**TASK DIRECTIONS:**
Once you find the line with "camera: 10 degrees right, 5 degrees up" in the data that follows, repeat it and every line after it exactly, through the line with "repainted: top hat".

**DATASET CONTENT:**
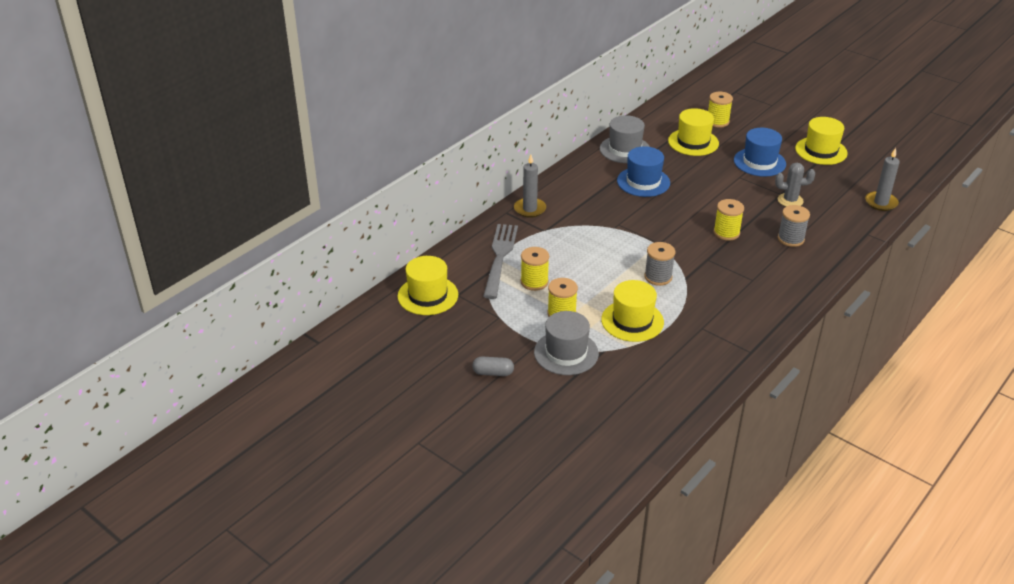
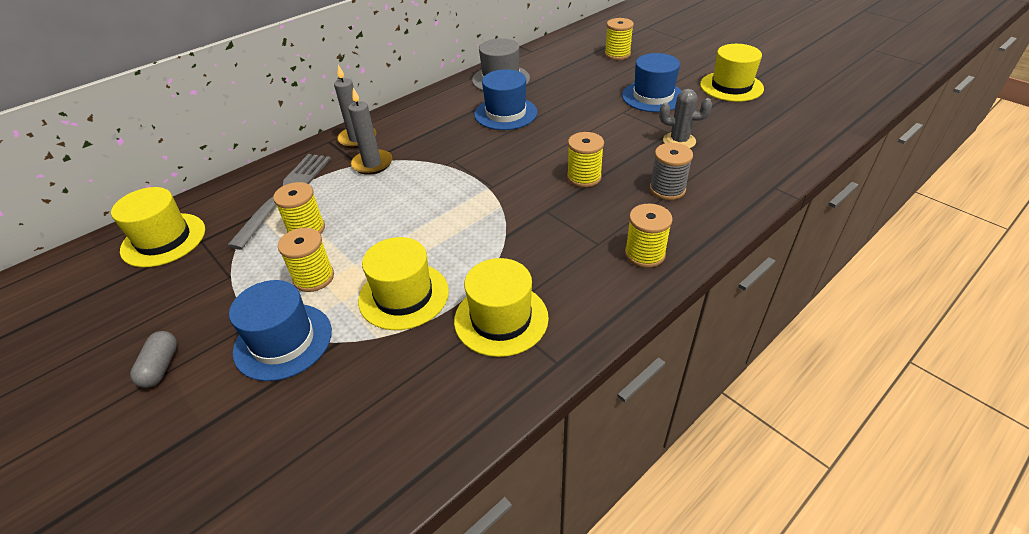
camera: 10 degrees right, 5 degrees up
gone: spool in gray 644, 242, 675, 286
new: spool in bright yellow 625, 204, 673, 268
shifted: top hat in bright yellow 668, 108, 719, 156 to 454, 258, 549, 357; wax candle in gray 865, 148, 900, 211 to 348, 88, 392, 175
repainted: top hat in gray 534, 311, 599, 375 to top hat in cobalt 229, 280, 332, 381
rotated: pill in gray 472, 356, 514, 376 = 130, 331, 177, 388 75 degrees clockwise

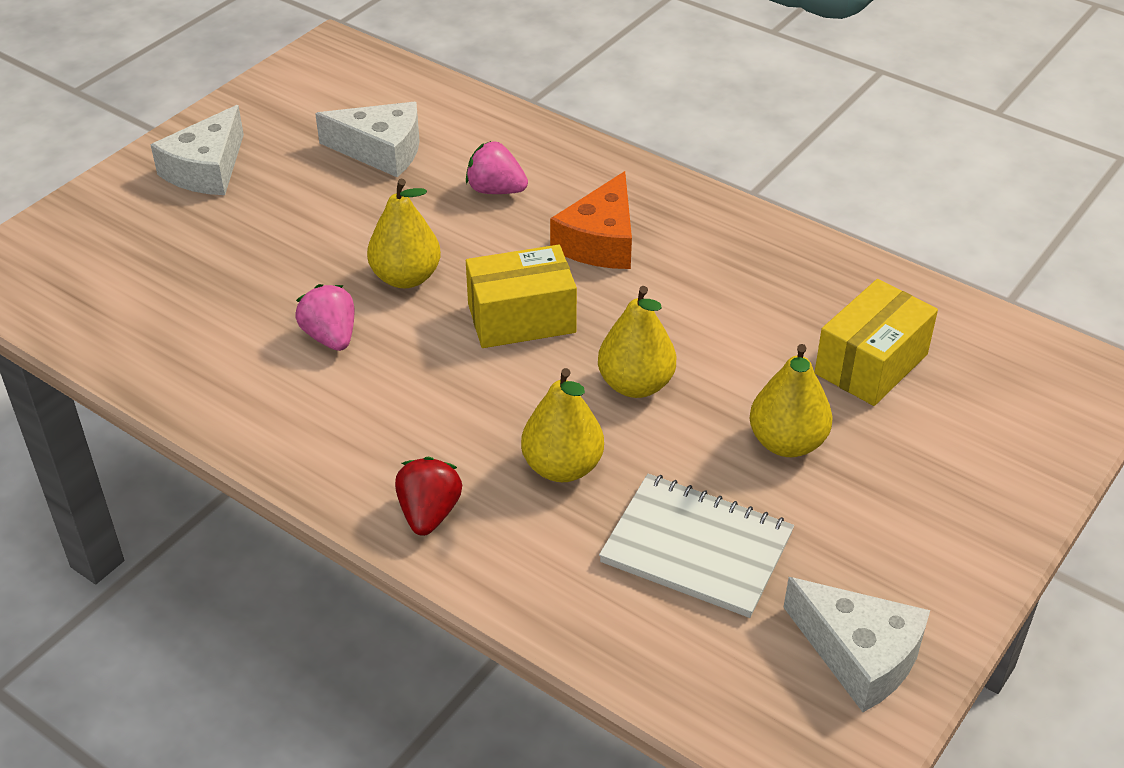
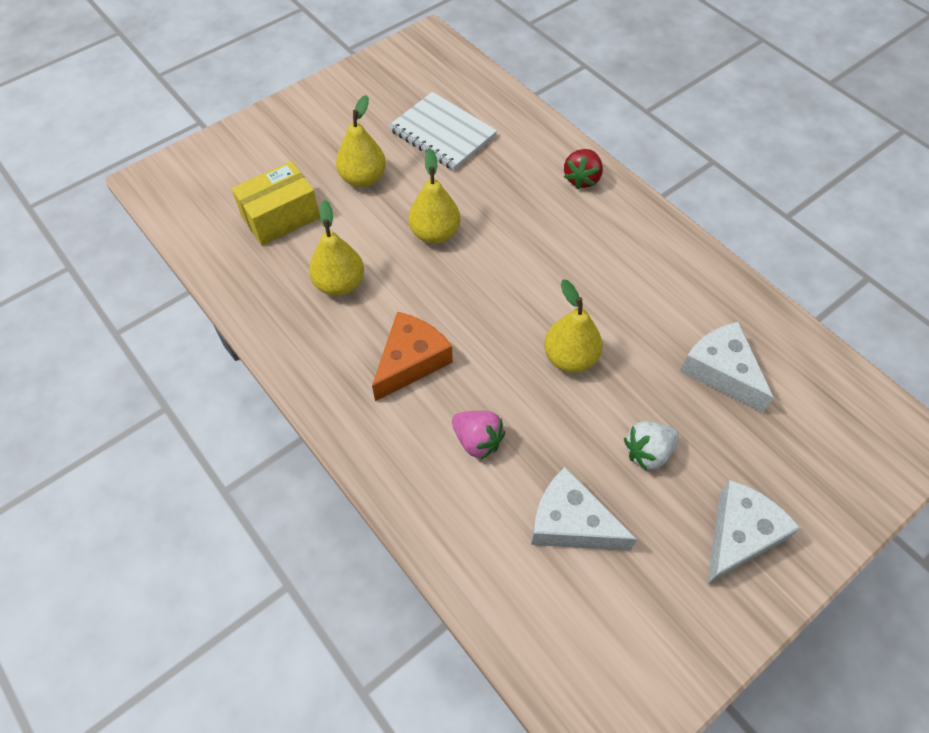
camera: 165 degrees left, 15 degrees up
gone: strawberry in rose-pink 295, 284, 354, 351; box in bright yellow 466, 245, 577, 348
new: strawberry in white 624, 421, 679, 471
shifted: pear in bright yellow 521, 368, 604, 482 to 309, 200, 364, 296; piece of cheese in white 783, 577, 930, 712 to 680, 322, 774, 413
...
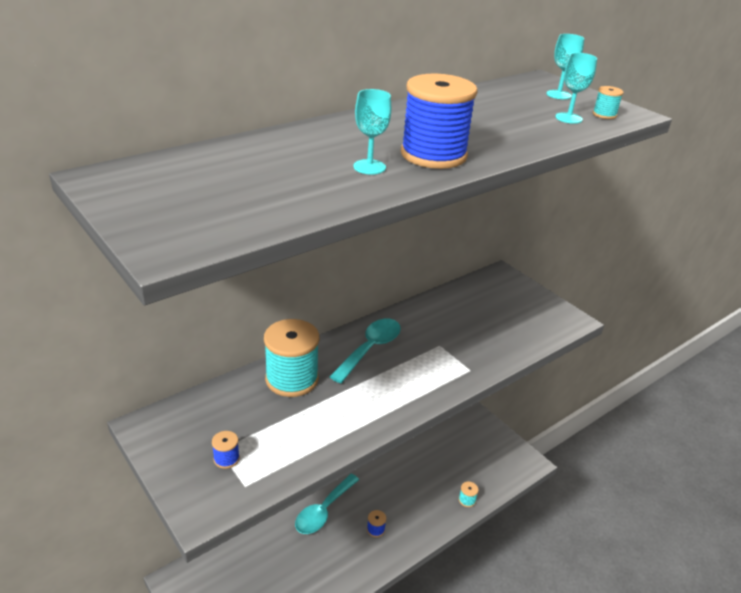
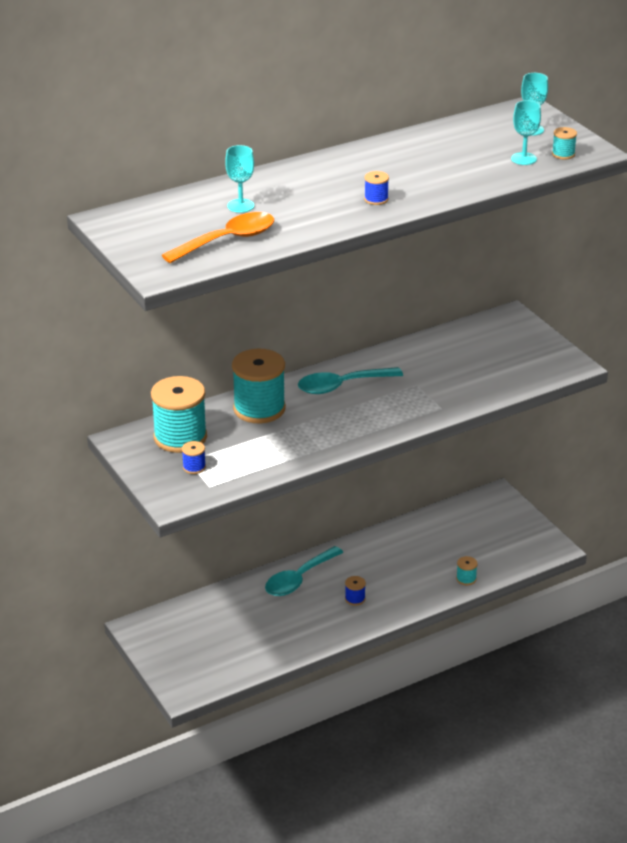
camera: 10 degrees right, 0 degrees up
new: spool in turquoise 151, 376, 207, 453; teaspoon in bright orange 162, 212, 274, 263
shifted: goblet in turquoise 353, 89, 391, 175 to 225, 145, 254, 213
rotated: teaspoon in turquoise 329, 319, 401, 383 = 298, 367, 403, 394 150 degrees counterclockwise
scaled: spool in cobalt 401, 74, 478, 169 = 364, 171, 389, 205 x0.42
--
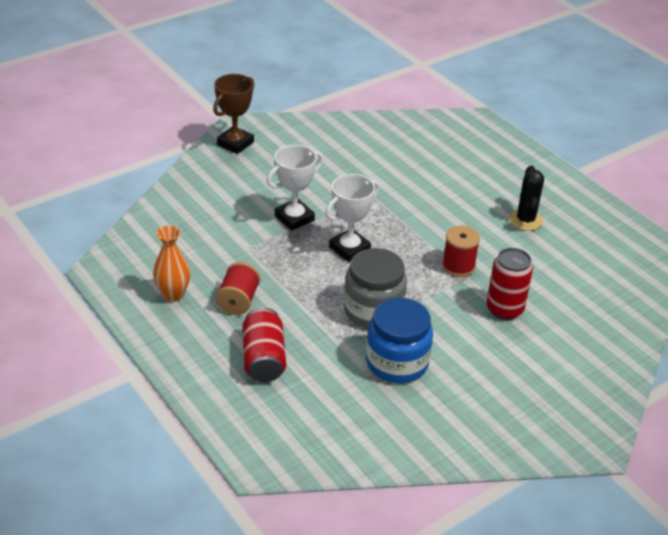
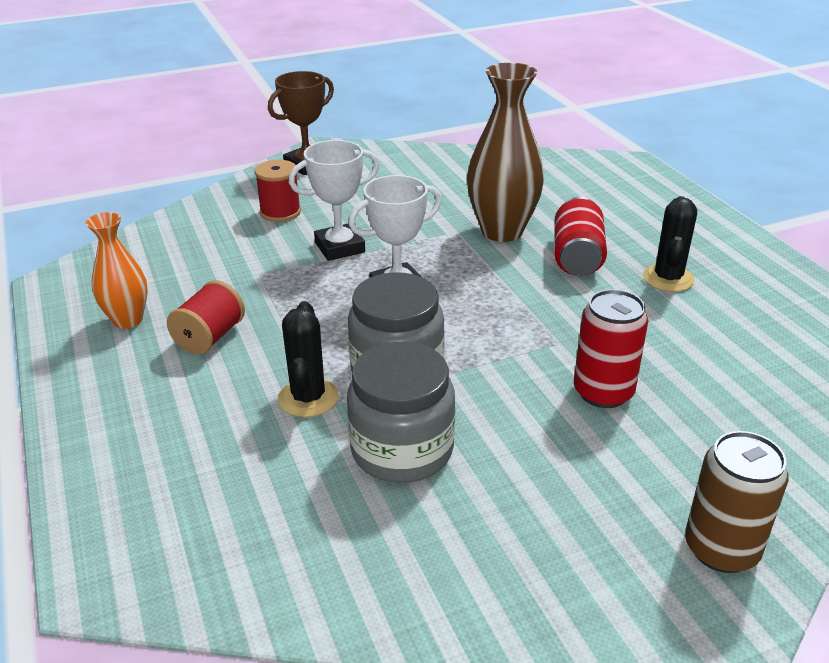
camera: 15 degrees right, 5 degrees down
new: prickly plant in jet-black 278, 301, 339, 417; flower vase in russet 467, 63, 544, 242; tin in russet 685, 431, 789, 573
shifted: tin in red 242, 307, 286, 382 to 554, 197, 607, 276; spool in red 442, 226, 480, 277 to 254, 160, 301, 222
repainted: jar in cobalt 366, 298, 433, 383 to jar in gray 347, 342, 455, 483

**EXERCISE RESPONSE:**
camera: 10 degrees right, 5 degrees up
gone: spool in gray 644, 242, 675, 286
new: spool in bright yellow 625, 204, 673, 268
shifted: top hat in bright yellow 668, 108, 719, 156 to 454, 258, 549, 357; wax candle in gray 865, 148, 900, 211 to 348, 88, 392, 175
repainted: top hat in gray 534, 311, 599, 375 to top hat in cobalt 229, 280, 332, 381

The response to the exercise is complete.